#### [Data for this exercise]
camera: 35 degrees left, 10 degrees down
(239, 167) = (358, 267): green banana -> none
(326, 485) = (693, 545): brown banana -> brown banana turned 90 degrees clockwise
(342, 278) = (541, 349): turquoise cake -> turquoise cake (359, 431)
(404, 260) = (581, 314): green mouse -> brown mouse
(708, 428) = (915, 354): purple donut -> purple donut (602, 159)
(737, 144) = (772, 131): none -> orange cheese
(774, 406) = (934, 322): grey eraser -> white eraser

...

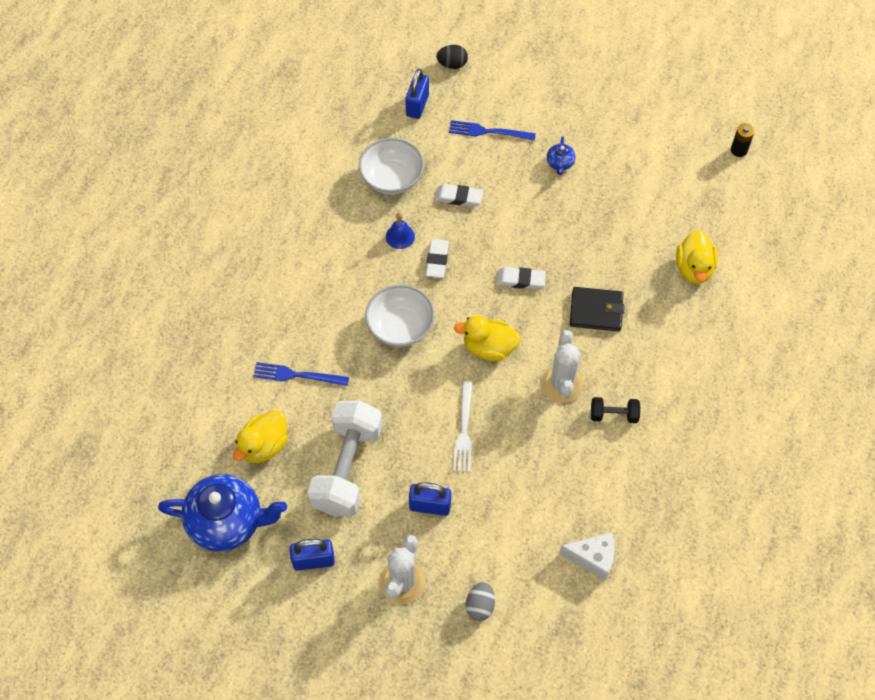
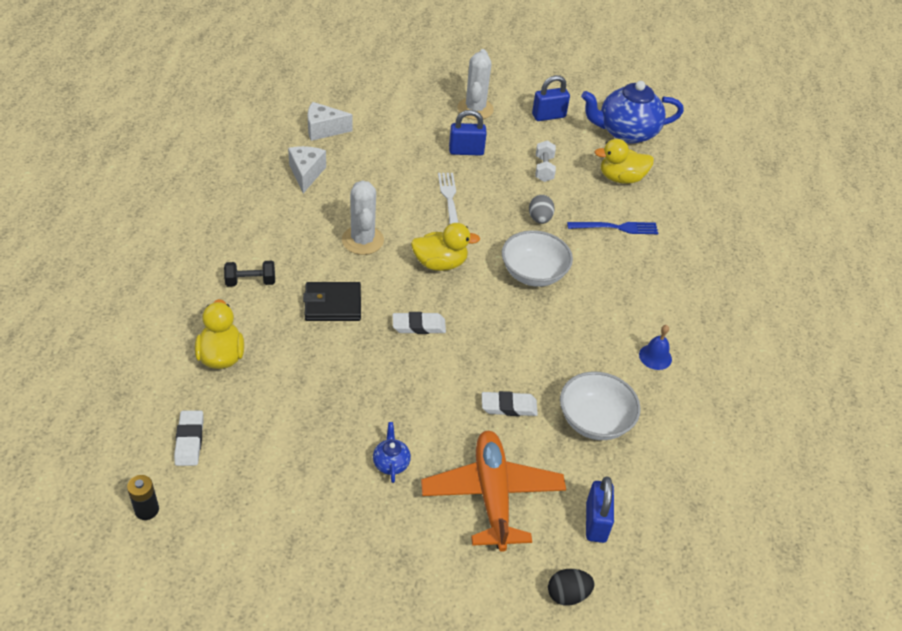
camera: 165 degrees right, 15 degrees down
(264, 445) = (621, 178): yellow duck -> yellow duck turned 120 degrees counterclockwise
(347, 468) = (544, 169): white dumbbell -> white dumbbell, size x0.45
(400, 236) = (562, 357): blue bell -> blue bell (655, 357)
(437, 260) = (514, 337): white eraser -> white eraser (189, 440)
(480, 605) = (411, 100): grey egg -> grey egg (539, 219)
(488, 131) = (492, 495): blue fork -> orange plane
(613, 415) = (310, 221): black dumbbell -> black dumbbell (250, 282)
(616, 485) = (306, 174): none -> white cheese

--

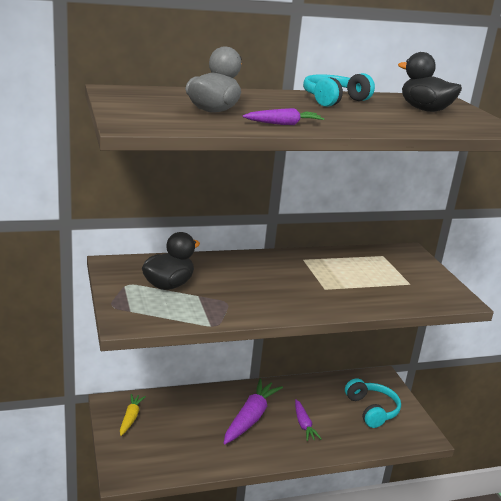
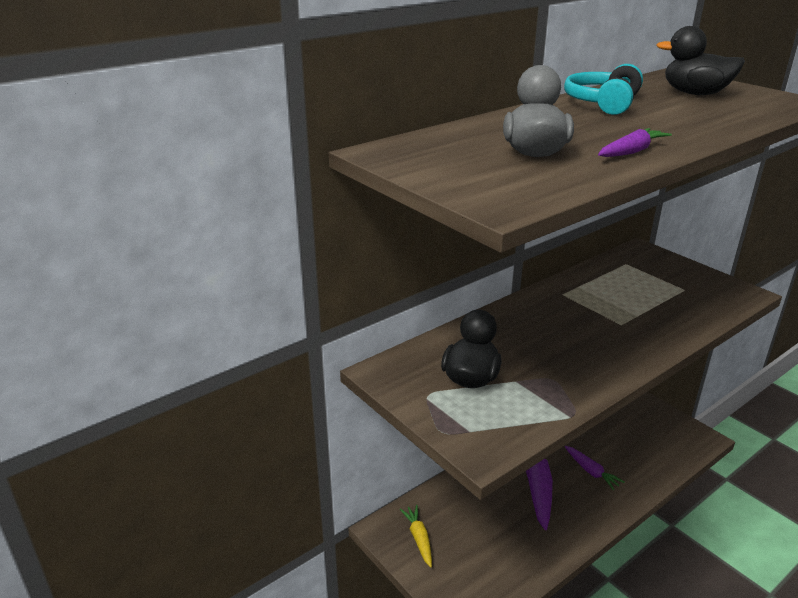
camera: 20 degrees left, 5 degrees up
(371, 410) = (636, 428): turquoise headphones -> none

#### [What you need to do]
Beginning at the line with "(264, 445) = (621, 178): yellow" and ending at the line with "(616, 485) = (306, 174): none -> white cheese", reproduce each line of the data above exactly, and add no other lines.

#### [Task response]
(264, 445) = (621, 178): yellow duck -> yellow duck turned 120 degrees counterclockwise
(347, 468) = (544, 169): white dumbbell -> white dumbbell, size x0.45
(400, 236) = (562, 357): blue bell -> blue bell (655, 357)
(437, 260) = (514, 337): white eraser -> white eraser (189, 440)
(480, 605) = (411, 100): grey egg -> grey egg (539, 219)
(488, 131) = (492, 495): blue fork -> orange plane
(613, 415) = (310, 221): black dumbbell -> black dumbbell (250, 282)
(616, 485) = (306, 174): none -> white cheese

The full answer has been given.